- _INSTRUCTIONS TO FOLLOW_
Where the records below show the word "lamp" in a line, please copy that line.

[Collected data entries]
▶

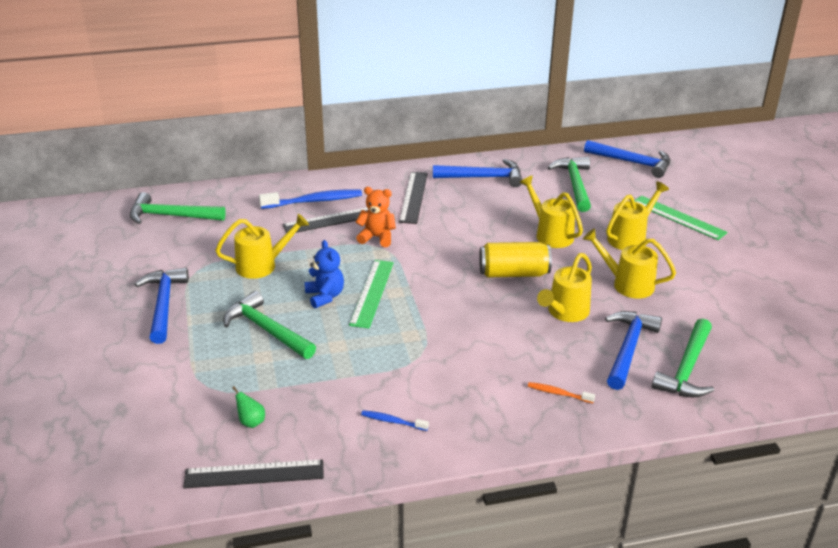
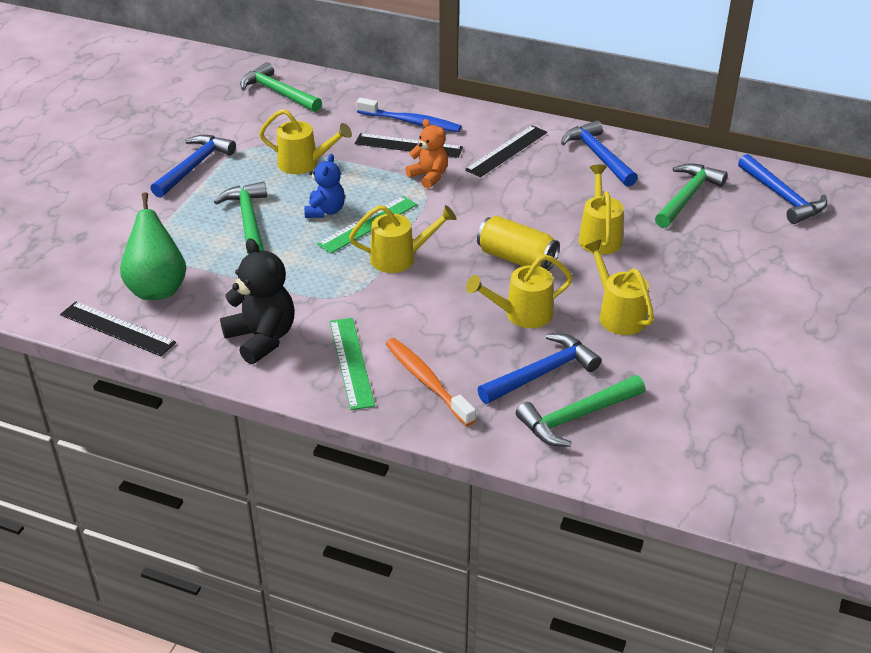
camera: 35 degrees right, 5 degrees up
(251, 422) = (157, 288): green pear -> green pear, size x2.48
(393, 421) = (262, 338): blue toothbrush -> black teddy bear
(483, 177) = (598, 156): blue hammer -> blue hammer turned 150 degrees counterclockwise
(558, 393) = (427, 381): orange toothbrush -> orange toothbrush, size x1.95
(630, 237) = (680, 271): yellow watering can -> yellow watering can (400, 258)
(678, 217) = (761, 272): green ruler -> green ruler (351, 362)

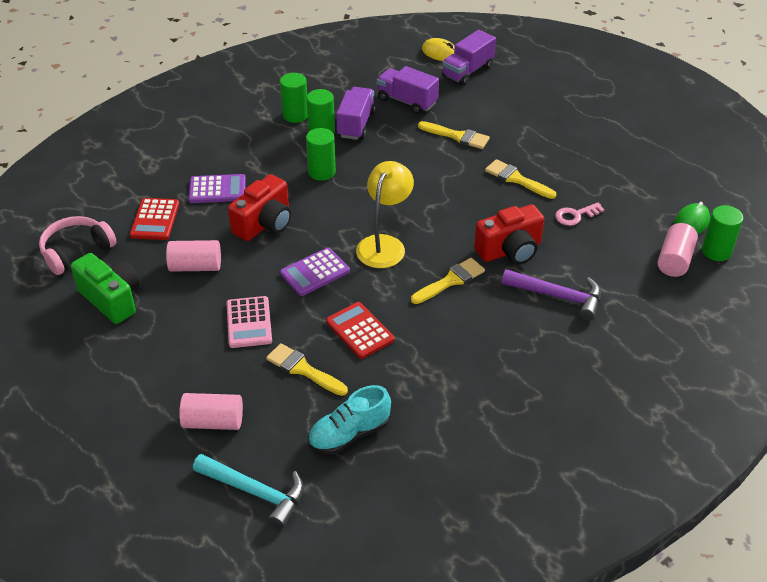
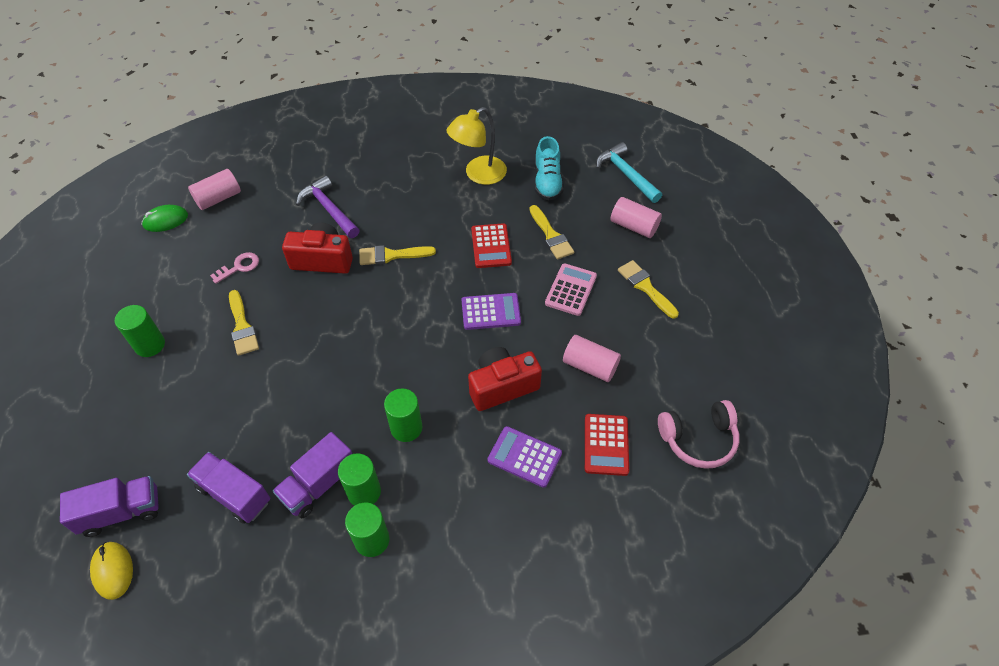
camera: 150 degrees left, 10 degrees up
(112, 299) = (678, 365): green camera -> none
(155, 220) = (606, 445): red calculator -> red calculator turned 150 degrees clockwise
(349, 434) = (547, 182): turquoise shoe -> turquoise shoe turned 90 degrees clockwise
(384, 244) = (414, 312): yellow lamp -> yellow lamp (478, 174)
(407, 101) = (234, 494): purple truck -> purple truck turned 150 degrees clockwise
(457, 136) = (237, 409): yellow brush -> yellow brush (645, 287)
(575, 215) = (239, 267): pink key -> pink key turned 45 degrees counterclockwise
(716, 251) = (182, 191): green cylinder -> green cylinder (150, 345)

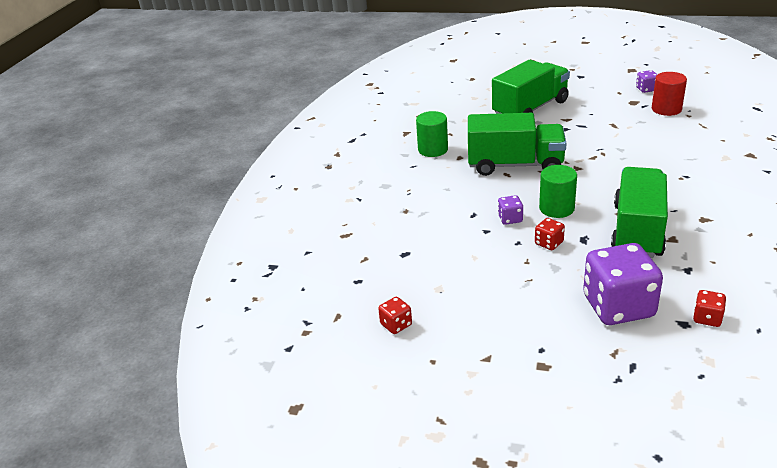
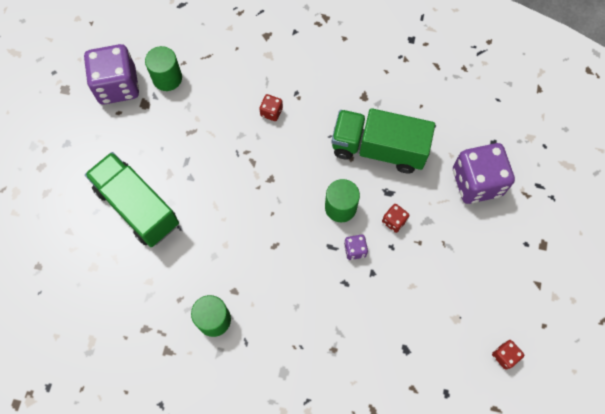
camera: 95 degrees left, 35 degrees up
(515, 165) = (258, 236): green truck -> none
(646, 89) = (117, 86): purple dice -> purple dice, size x2.29
(666, 109) = (167, 78): red cylinder -> green cylinder
(707, 318) = (487, 127): red dice -> red dice (271, 112)

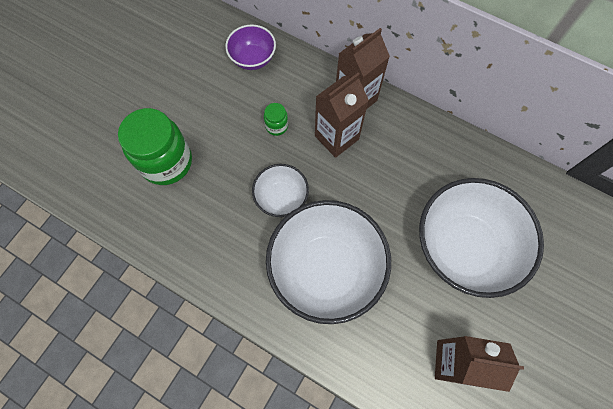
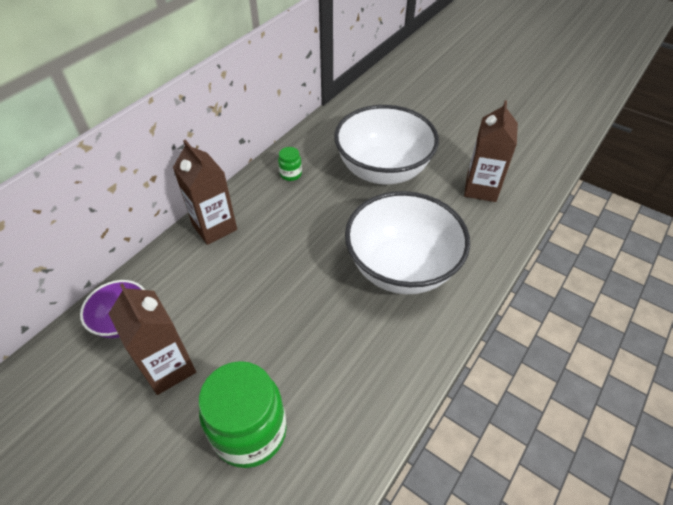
camera: 85 degrees left, 20 degrees down
(276, 126) = (228, 301): green jar -> green jar (290, 174)
(281, 198) = (319, 301): white bowl -> none
(336, 137) = (256, 247): brown carton -> brown carton (168, 368)

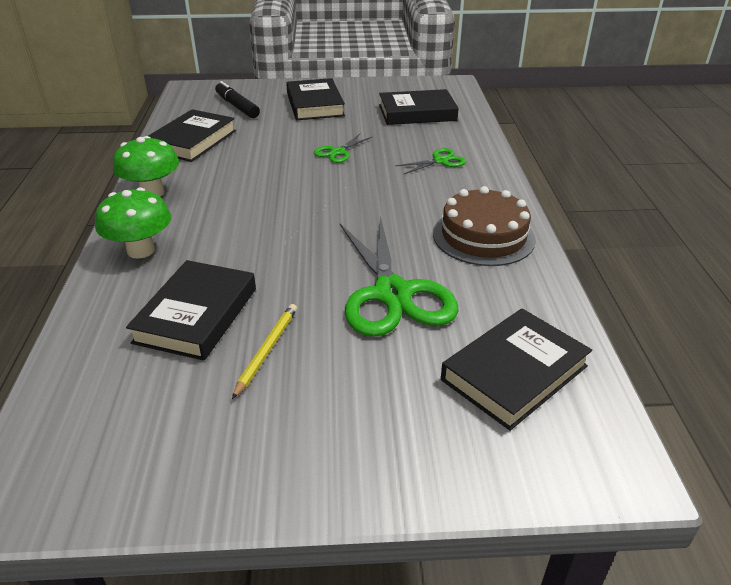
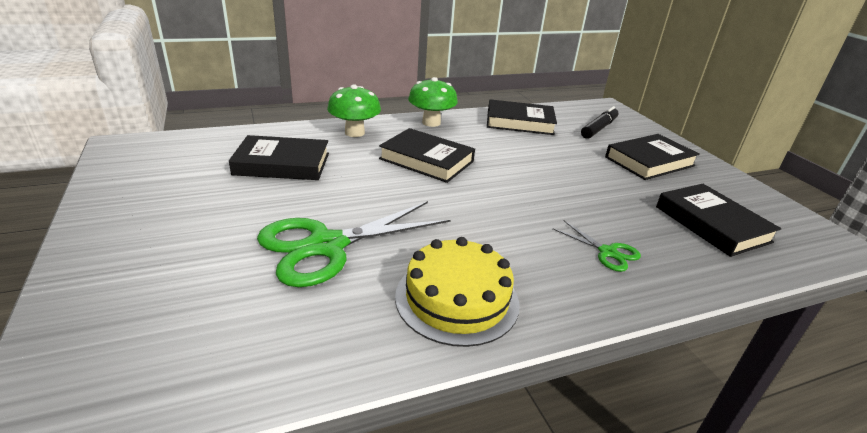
camera: 70 degrees right, 5 degrees down
(266, 350) = (242, 196): yellow pencil -> none
(338, 152) = (564, 186): green scissors -> none
(483, 236) = (457, 299): brown cake -> yellow cake
(514, 373) = (204, 338): black book -> black book (426, 160)

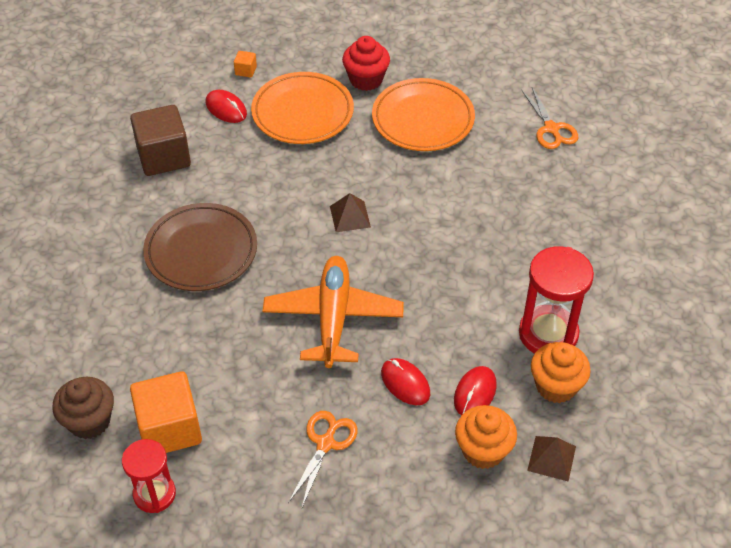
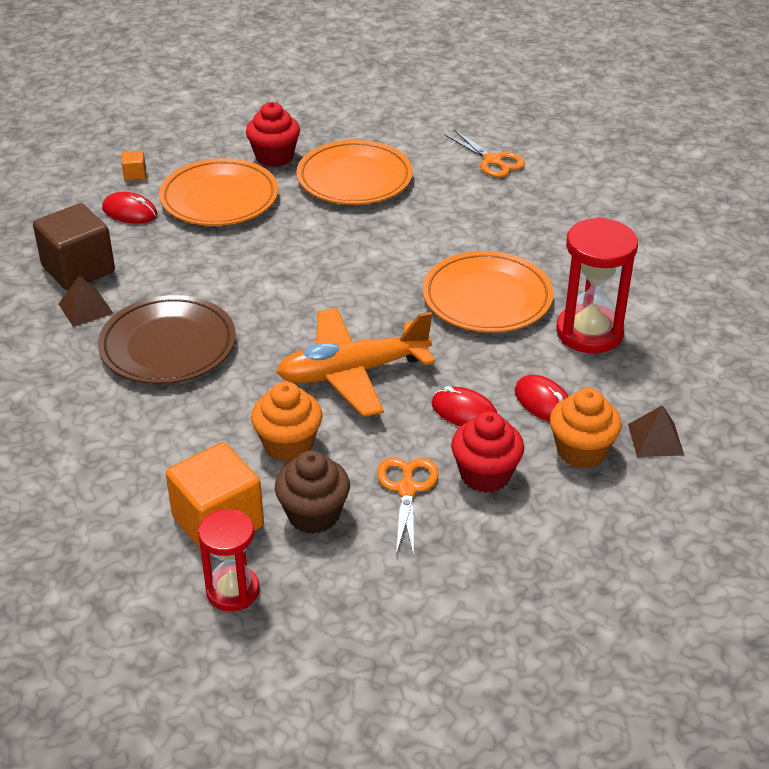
camera: 20 degrees left, 10 degrees down
(89, 421) = (115, 540): brown cupcake -> brown cupcake (313, 515)
(333, 318) = (352, 372): orange plane -> orange plane turned 90 degrees counterclockwise
(350, 216) = (321, 278): brown pyramid -> brown pyramid (85, 308)
(393, 449) = (485, 475): none -> red cupcake
(475, 393) = (543, 402): red mouse -> red mouse turned 45 degrees counterclockwise
(477, 274) = (487, 298): none -> orange plate
(556, 386) = (623, 375): orange cupcake -> orange cupcake (288, 445)

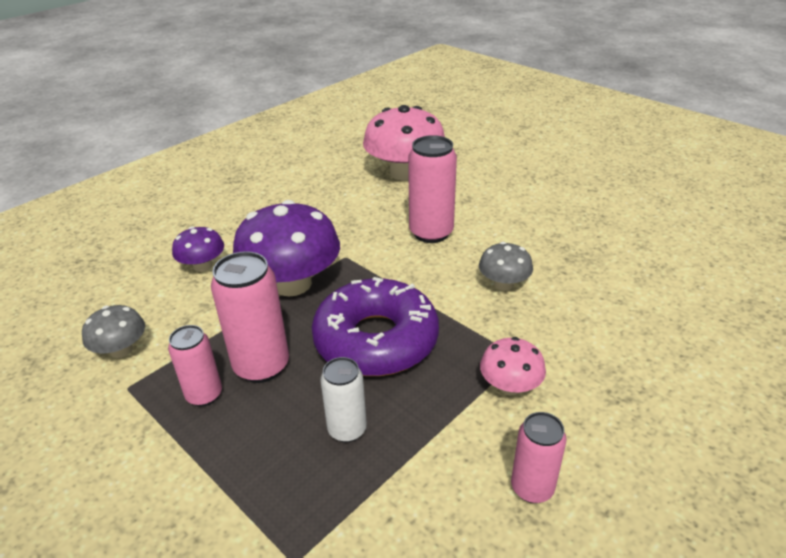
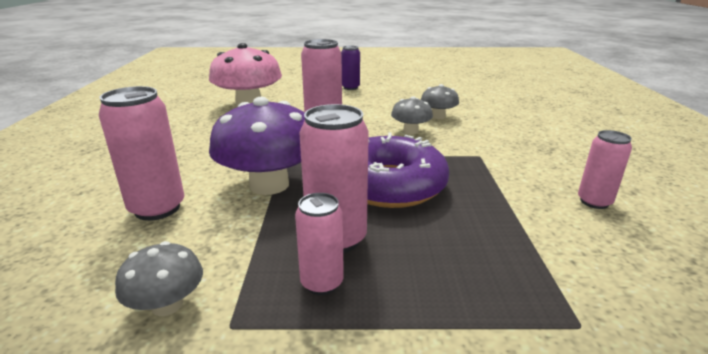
camera: 45 degrees left, 10 degrees down
(202, 266) = (157, 208): purple mushroom -> pink can
(347, 429) = (463, 236): white can -> none
(510, 386) = (500, 168): pink mushroom -> none
(544, 185) = (350, 87): none -> purple can
(572, 277) = (438, 116): none -> grey mushroom

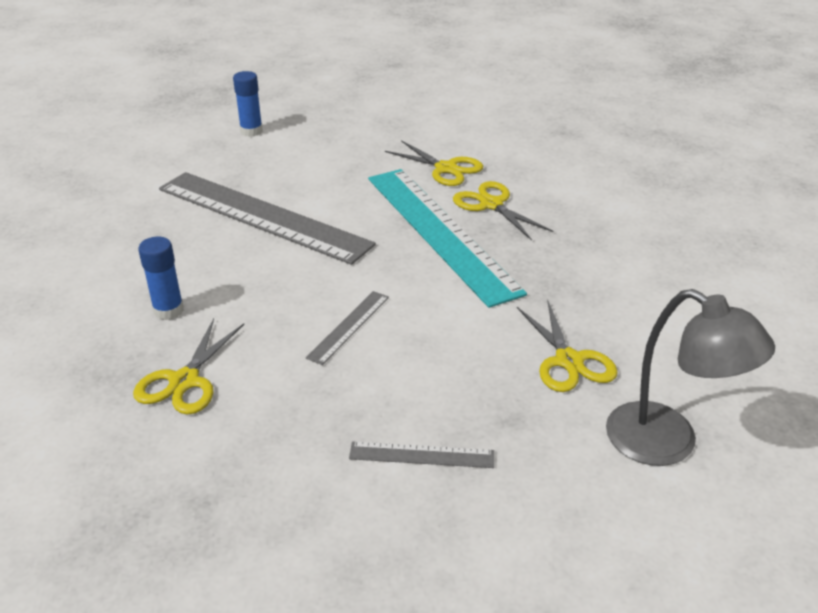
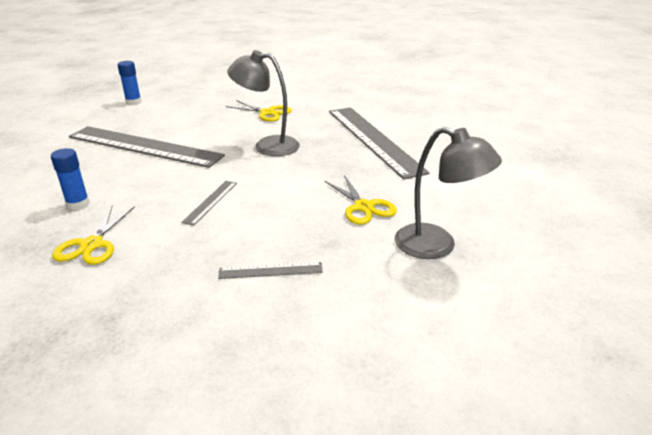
camera: 10 degrees left, 5 degrees down
(439, 232) = (267, 146): turquoise ruler -> grey lamp
(491, 204) = (299, 129): yellow scissors -> none
(602, 236) = (373, 139): none -> grey ruler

◀

- _RESULT OF THE TASK_
(384, 244) = (414, 312): yellow lamp -> yellow lamp (478, 174)
(439, 232) = (267, 146): turquoise ruler -> grey lamp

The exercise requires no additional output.